_PROBLEM TO SOLVE_
Using the entries that follow, write out the line containing "(469, 437) = (359, 315): black", the line containing "(577, 412) = (378, 340): pink", and every line between them, exactly and nothing else.

_Records contained in a dataset_
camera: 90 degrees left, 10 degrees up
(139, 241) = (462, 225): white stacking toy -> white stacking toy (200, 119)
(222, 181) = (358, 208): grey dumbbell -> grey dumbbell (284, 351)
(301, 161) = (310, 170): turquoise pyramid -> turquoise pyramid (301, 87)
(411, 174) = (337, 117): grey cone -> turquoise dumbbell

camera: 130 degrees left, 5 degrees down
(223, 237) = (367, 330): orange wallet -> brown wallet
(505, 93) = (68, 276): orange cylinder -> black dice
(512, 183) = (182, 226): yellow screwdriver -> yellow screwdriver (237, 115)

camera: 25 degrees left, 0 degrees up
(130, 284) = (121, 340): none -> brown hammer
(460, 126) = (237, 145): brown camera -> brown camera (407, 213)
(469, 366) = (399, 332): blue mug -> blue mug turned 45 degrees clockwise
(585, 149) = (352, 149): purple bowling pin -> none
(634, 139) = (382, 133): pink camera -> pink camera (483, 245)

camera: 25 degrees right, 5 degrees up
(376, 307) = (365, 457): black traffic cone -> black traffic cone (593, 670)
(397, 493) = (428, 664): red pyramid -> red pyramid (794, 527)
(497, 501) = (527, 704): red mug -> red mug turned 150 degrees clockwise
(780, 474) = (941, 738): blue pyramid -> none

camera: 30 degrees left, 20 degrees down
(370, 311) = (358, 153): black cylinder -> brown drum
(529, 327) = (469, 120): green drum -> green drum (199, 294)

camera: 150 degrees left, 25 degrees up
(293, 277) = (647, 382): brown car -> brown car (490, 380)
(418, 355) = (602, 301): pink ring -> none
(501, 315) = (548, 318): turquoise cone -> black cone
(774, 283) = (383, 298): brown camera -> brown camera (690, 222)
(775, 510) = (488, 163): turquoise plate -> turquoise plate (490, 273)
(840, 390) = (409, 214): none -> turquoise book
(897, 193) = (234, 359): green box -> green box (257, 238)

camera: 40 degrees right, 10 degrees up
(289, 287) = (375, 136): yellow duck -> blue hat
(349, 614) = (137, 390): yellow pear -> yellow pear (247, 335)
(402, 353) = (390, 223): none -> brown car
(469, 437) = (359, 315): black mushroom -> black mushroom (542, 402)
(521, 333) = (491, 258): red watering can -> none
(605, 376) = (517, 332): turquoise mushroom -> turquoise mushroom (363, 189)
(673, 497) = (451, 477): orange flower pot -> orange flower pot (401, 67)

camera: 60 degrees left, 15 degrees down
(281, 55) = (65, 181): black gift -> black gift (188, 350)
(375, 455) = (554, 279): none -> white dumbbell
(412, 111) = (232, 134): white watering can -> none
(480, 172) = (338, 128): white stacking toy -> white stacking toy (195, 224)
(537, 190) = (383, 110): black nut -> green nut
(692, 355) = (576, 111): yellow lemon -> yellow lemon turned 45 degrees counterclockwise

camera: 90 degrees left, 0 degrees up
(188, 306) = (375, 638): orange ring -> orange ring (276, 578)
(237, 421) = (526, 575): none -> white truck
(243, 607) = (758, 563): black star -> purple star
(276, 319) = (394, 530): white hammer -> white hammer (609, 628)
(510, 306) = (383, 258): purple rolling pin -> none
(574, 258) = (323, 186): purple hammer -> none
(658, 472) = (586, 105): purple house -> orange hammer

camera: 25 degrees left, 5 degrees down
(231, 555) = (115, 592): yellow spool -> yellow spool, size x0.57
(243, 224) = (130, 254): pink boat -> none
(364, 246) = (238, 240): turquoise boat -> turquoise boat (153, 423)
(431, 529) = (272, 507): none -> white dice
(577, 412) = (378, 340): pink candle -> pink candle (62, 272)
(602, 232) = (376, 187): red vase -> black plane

_REPLY_
(469, 437) = (359, 315): black mushroom -> black mushroom (542, 402)
(521, 333) = (491, 258): red watering can -> none
(605, 376) = (517, 332): turquoise mushroom -> turquoise mushroom (363, 189)
(673, 497) = (451, 477): orange flower pot -> orange flower pot (401, 67)

camera: 60 degrees left, 15 degrees down
(281, 55) = (65, 181): black gift -> black gift (188, 350)
(375, 455) = (554, 279): none -> white dumbbell
(412, 111) = (232, 134): white watering can -> none
(480, 172) = (338, 128): white stacking toy -> white stacking toy (195, 224)
(537, 190) = (383, 110): black nut -> green nut
(692, 355) = (576, 111): yellow lemon -> yellow lemon turned 45 degrees counterclockwise

camera: 90 degrees left, 0 degrees up
(188, 306) = (375, 638): orange ring -> orange ring (276, 578)
(237, 421) = (526, 575): none -> white truck
(243, 607) = (758, 563): black star -> purple star
(276, 319) = (394, 530): white hammer -> white hammer (609, 628)
(510, 306) = (383, 258): purple rolling pin -> none
(574, 258) = (323, 186): purple hammer -> none
(658, 472) = (586, 105): purple house -> orange hammer

camera: 25 degrees left, 5 degrees down
(231, 555) = (115, 592): yellow spool -> yellow spool, size x0.57
(243, 224) = (130, 254): pink boat -> none
(364, 246) = (238, 240): turquoise boat -> turquoise boat (153, 423)
(431, 529) = (272, 507): none -> white dice
(577, 412) = (378, 340): pink candle -> pink candle (62, 272)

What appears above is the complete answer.